§ **Task instructions**: Put every line of the rows below into a Markdown table with a Number column and a Line column, skipping any blank lines. Leave the pictures out.

****************

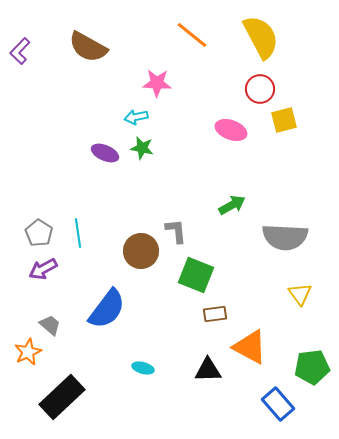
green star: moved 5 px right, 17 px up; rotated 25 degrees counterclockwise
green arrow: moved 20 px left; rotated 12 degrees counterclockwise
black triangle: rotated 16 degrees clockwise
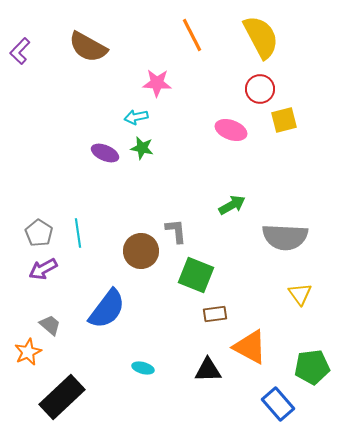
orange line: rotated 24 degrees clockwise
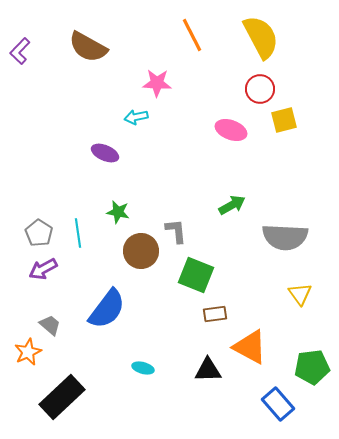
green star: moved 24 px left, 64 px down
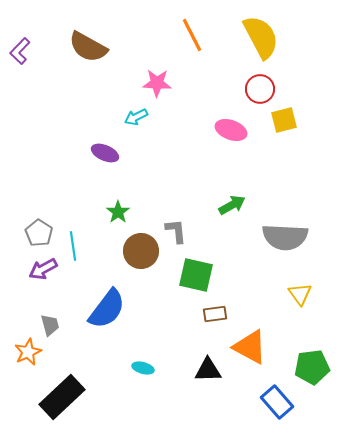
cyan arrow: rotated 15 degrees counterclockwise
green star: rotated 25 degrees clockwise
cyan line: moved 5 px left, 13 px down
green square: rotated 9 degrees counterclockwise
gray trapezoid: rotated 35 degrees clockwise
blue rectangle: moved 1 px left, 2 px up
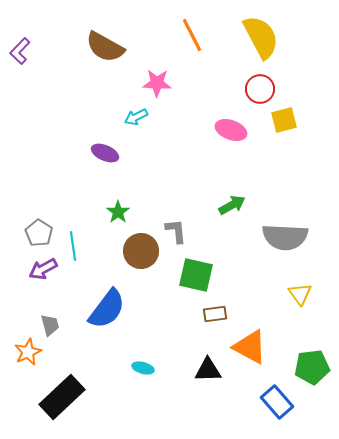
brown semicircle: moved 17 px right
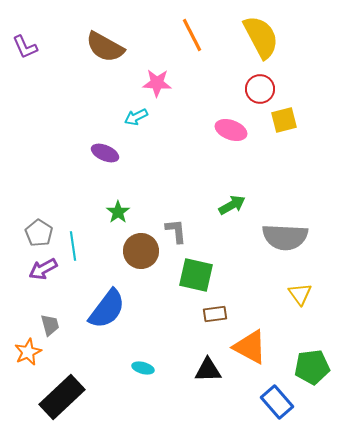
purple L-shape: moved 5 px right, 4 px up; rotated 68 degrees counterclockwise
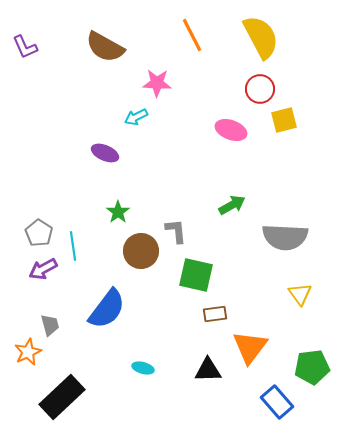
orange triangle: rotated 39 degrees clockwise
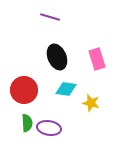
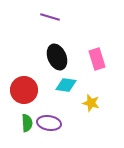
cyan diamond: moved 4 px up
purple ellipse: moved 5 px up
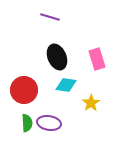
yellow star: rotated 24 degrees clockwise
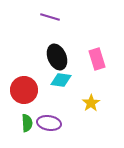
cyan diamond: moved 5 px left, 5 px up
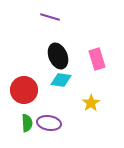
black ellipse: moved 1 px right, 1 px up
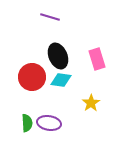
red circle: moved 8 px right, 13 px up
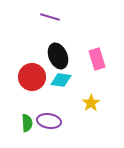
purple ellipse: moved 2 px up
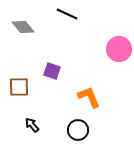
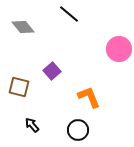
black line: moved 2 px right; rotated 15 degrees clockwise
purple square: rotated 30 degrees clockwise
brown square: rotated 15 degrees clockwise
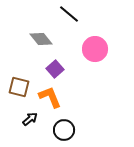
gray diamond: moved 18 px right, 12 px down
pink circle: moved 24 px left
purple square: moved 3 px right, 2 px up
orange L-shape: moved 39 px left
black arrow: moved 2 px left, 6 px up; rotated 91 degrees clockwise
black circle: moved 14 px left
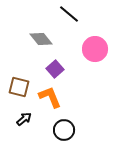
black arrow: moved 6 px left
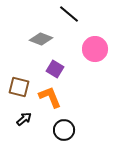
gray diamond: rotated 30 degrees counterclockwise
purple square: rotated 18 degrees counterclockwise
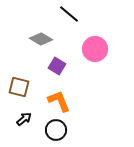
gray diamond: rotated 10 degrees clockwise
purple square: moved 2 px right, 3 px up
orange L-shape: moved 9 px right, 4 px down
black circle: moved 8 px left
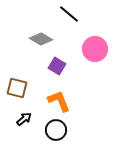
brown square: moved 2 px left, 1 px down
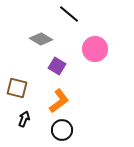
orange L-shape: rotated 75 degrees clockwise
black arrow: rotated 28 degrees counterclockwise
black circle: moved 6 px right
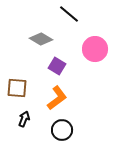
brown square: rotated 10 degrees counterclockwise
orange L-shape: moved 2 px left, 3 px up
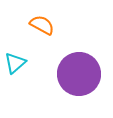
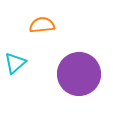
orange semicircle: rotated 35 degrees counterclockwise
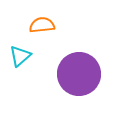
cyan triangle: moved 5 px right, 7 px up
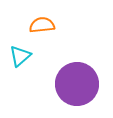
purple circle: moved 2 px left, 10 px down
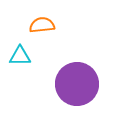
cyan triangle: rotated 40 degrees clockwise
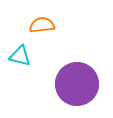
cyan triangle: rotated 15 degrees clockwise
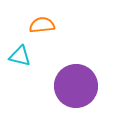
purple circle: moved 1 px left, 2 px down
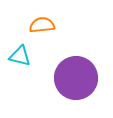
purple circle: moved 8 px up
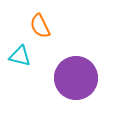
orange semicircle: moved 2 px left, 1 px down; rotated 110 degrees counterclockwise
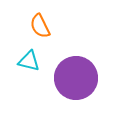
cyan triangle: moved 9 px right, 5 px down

****************

§ **Full response**:
| Number | Line |
|---|---|
| 1 | green star: moved 5 px right, 17 px up; rotated 25 degrees counterclockwise |
| 2 | green arrow: moved 20 px left; rotated 12 degrees counterclockwise |
| 3 | black triangle: rotated 16 degrees clockwise |
| 4 | orange line: rotated 24 degrees clockwise |
| 5 | green star: moved 24 px left, 64 px down |
| 6 | cyan arrow: rotated 15 degrees counterclockwise |
| 7 | green star: rotated 25 degrees clockwise |
| 8 | cyan line: moved 5 px left, 13 px down |
| 9 | green square: rotated 9 degrees counterclockwise |
| 10 | gray trapezoid: rotated 35 degrees clockwise |
| 11 | blue rectangle: moved 1 px left, 2 px up |
| 12 | brown semicircle: moved 17 px right |
| 13 | purple L-shape: moved 5 px right, 4 px up; rotated 68 degrees counterclockwise |
| 14 | orange triangle: rotated 39 degrees clockwise |
| 15 | cyan diamond: moved 4 px up |
| 16 | purple ellipse: moved 5 px up |
| 17 | yellow star: rotated 24 degrees clockwise |
| 18 | cyan diamond: moved 5 px left, 5 px up |
| 19 | black ellipse: moved 1 px right, 1 px up |
| 20 | red circle: moved 8 px right, 13 px up |
| 21 | purple ellipse: moved 2 px up |
| 22 | black line: moved 2 px right; rotated 15 degrees clockwise |
| 23 | purple square: rotated 30 degrees clockwise |
| 24 | brown square: rotated 15 degrees clockwise |
| 25 | gray diamond: moved 18 px right, 12 px down |
| 26 | pink circle: moved 24 px left |
| 27 | purple square: moved 3 px right, 2 px up |
| 28 | orange L-shape: moved 39 px left |
| 29 | black arrow: moved 2 px left, 6 px up; rotated 91 degrees clockwise |
| 30 | black circle: moved 14 px left |
| 31 | black arrow: moved 6 px left |
| 32 | gray diamond: rotated 30 degrees counterclockwise |
| 33 | purple square: rotated 18 degrees counterclockwise |
| 34 | gray diamond: rotated 10 degrees clockwise |
| 35 | purple square: moved 2 px right, 3 px up |
| 36 | orange L-shape: moved 9 px right, 4 px down |
| 37 | black circle: moved 8 px left |
| 38 | brown square: moved 2 px left, 1 px down |
| 39 | orange L-shape: rotated 75 degrees clockwise |
| 40 | black arrow: rotated 28 degrees counterclockwise |
| 41 | black circle: moved 6 px right |
| 42 | brown square: rotated 10 degrees counterclockwise |
| 43 | orange L-shape: moved 2 px left, 3 px up |
| 44 | orange semicircle: rotated 35 degrees counterclockwise |
| 45 | cyan triangle: moved 5 px right, 7 px up |
| 46 | purple circle: moved 2 px left, 10 px down |
| 47 | cyan triangle: rotated 40 degrees clockwise |
| 48 | cyan triangle: rotated 15 degrees clockwise |
| 49 | purple circle: moved 1 px left, 2 px down |
| 50 | purple circle: moved 8 px up |
| 51 | orange semicircle: moved 2 px left, 1 px down; rotated 110 degrees counterclockwise |
| 52 | cyan triangle: moved 9 px right, 5 px down |